Requirement: Your reply should consist solely of the number of lines in the data that contain "white".

-------- Records provided --------

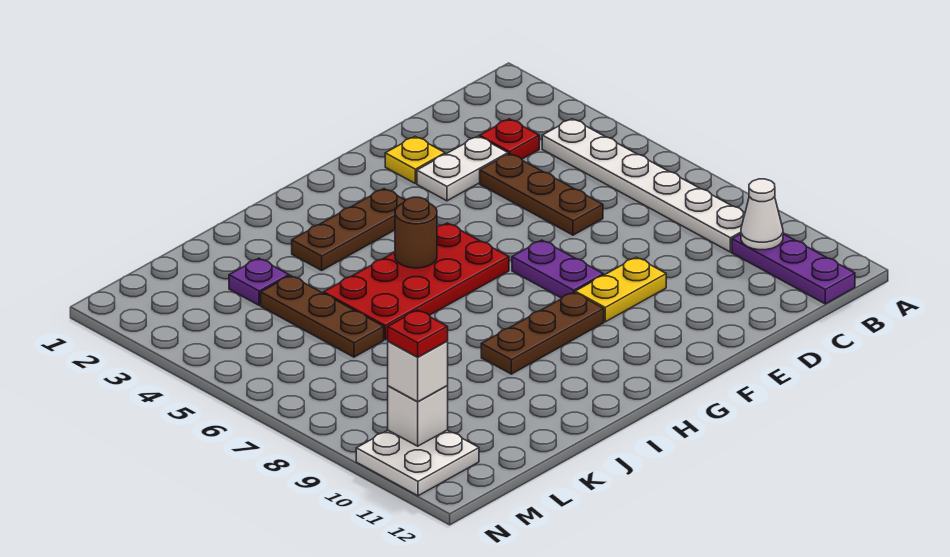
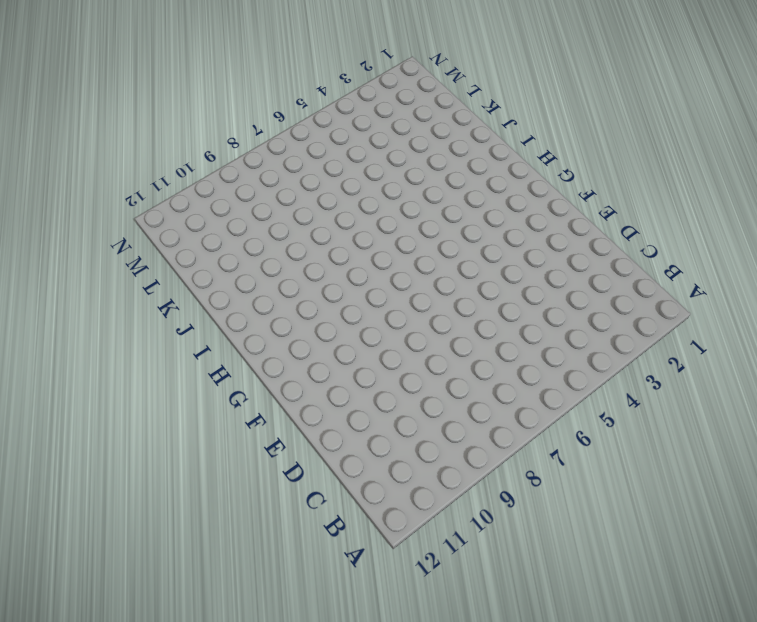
none -> white plate B4:B9 level 1
none -> purple plate B10:B12 level 1
none -> red plate C3 level 1

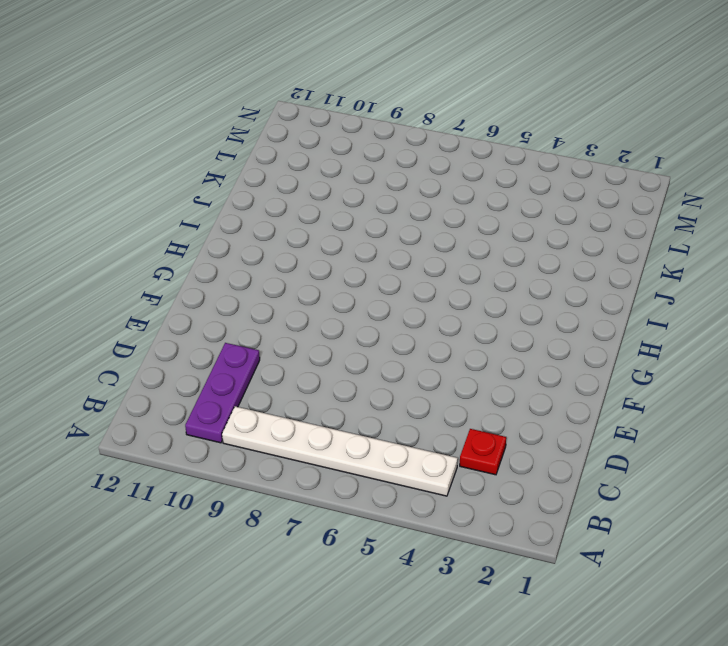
purple plate B10:D10 level 1 -> purple plate B10:B12 level 1
none -> white plate D3:E3 level 1
none -> brown plate D4:D6 level 1
none -> yellow plate E2 level 1

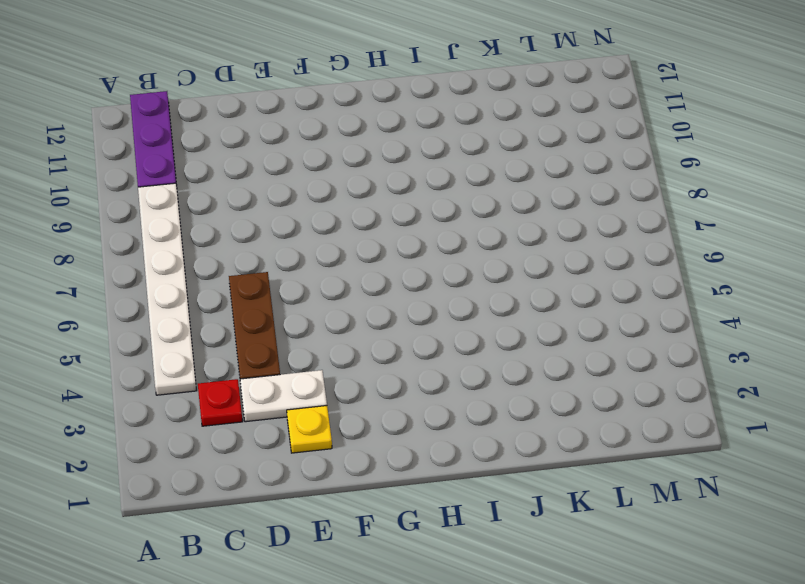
none -> yellow plate E9:F9 level 1
none -> purple plate F7:F8 level 1
none -> brown plate G3:I3 level 1

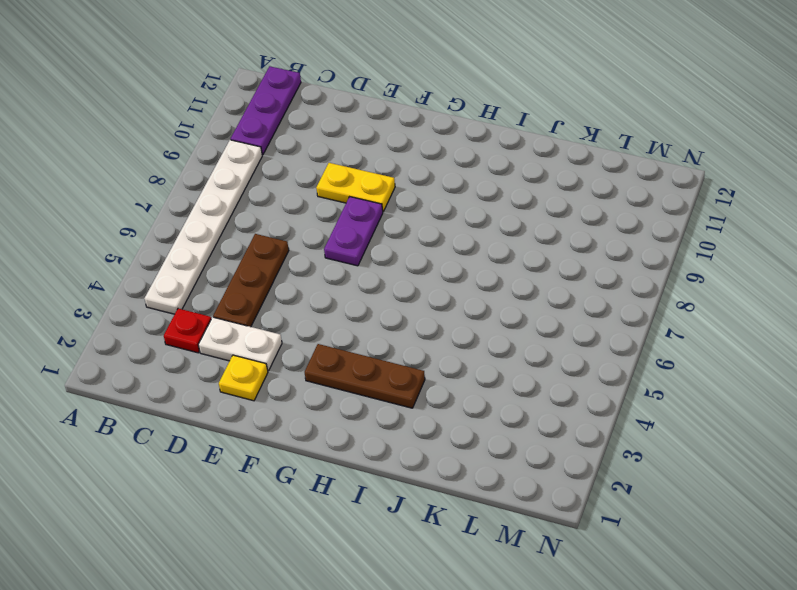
none -> red plate G5:J6 level 1
none -> brown plate G9:I9 level 1
none -> purple plate K3 level 1

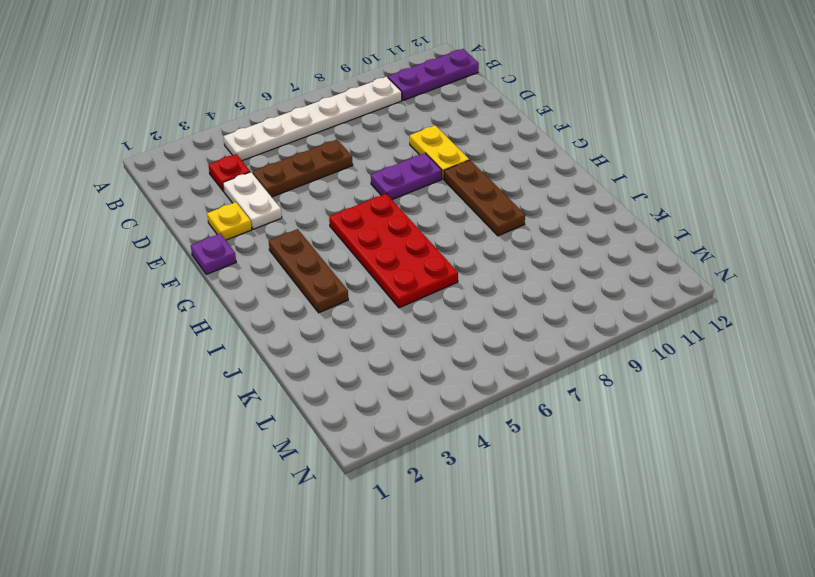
purple plate F1 level 1 -> purple plate K3 level 1
none -> brown plate K4:K6 level 1
none -> white plate M10:N11 level 1
none -> white cone B10 level 2

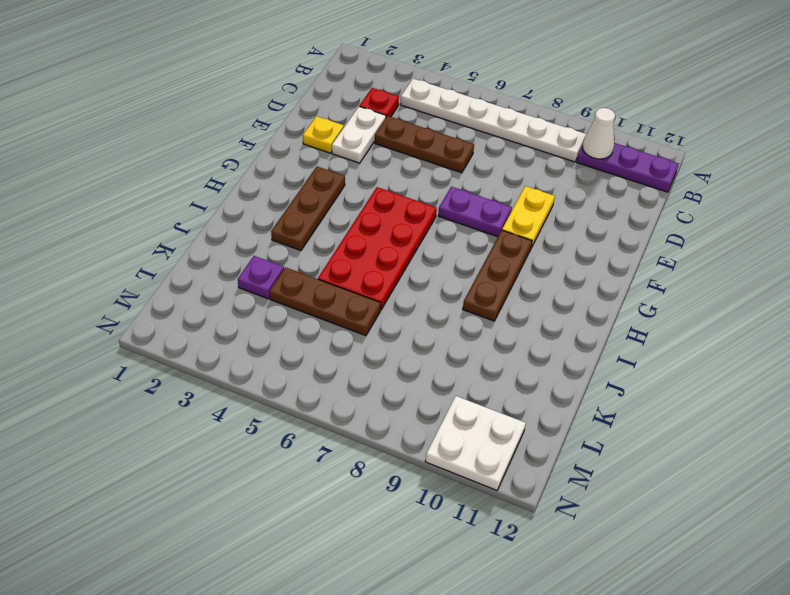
none -> brown round brick H5 level 2
none -> white brick M10 level 2
none -> white brick M10 level 3

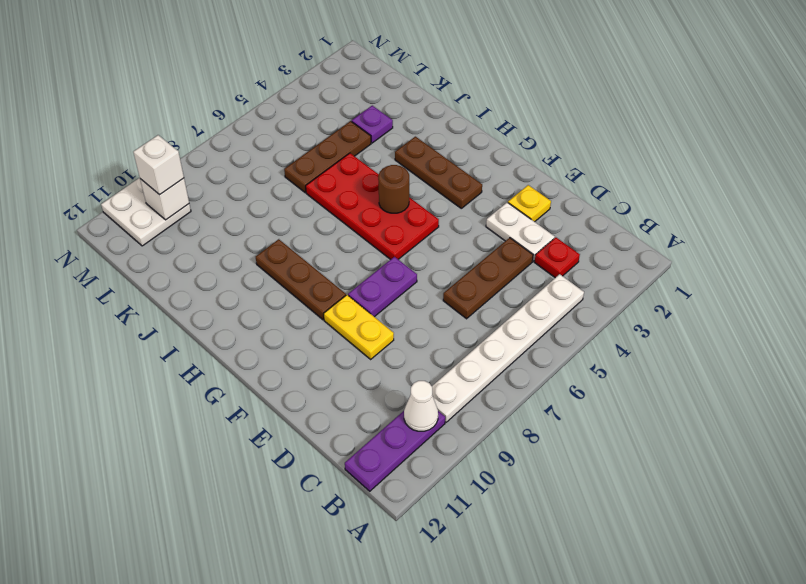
none -> red plate M10 level 4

--------

Result of this task: 6